§ Task requirements
Return each line, exactly as given, from the one containing "filing cabinet: (254, 132)" through the end of the entries below, and skip the rest.
•••
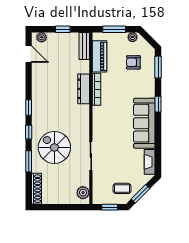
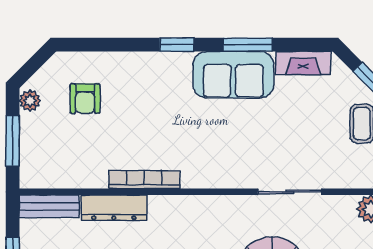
piano: (99, 56) -> (72, 173), removed
window: (158, 67) -> (248, 45), moved
dresser: (84, 89) -> (114, 208), moved
sofa: (144, 123) -> (233, 75), width x0.73

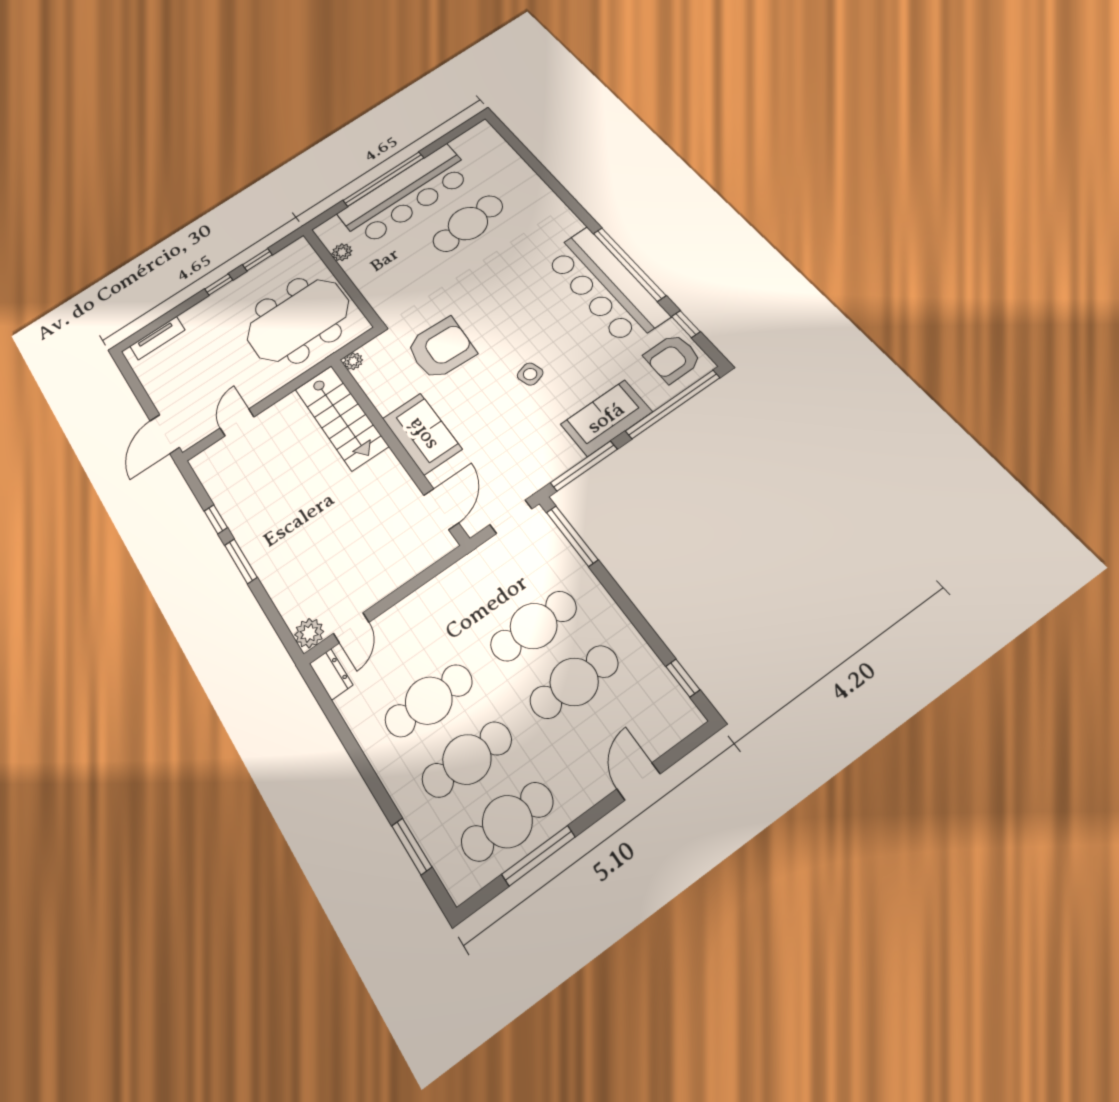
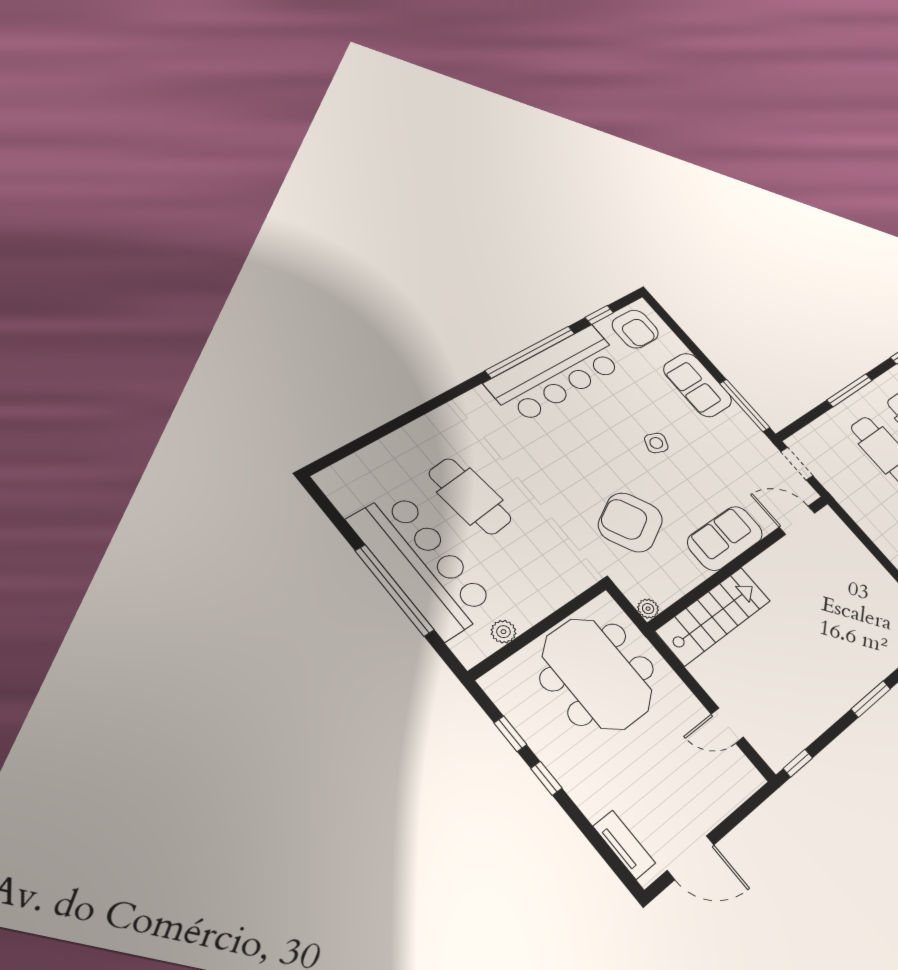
armchair: (441, 349) -> (630, 522), turned -31
side table: (530, 374) -> (656, 443), turned 38
window: (673, 404) -> (681, 334), removed
door: (165, 434) -> (691, 858), moved
window: (216, 519) -> (798, 763), moved
window: (572, 536) -> (850, 390), moved

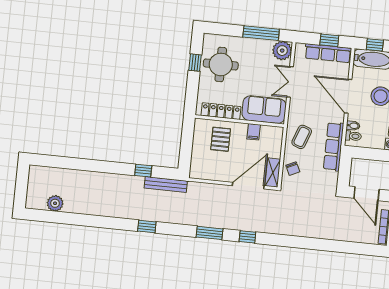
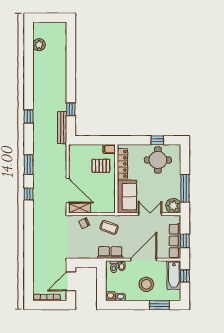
filing cabinet: (254, 132) -> (109, 149), moved
row of seats: (334, 147) -> (110, 253), width x0.68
•••
§ Your response
filing cabinet: (254, 132) -> (109, 149), moved
row of seats: (334, 147) -> (110, 253), width x0.68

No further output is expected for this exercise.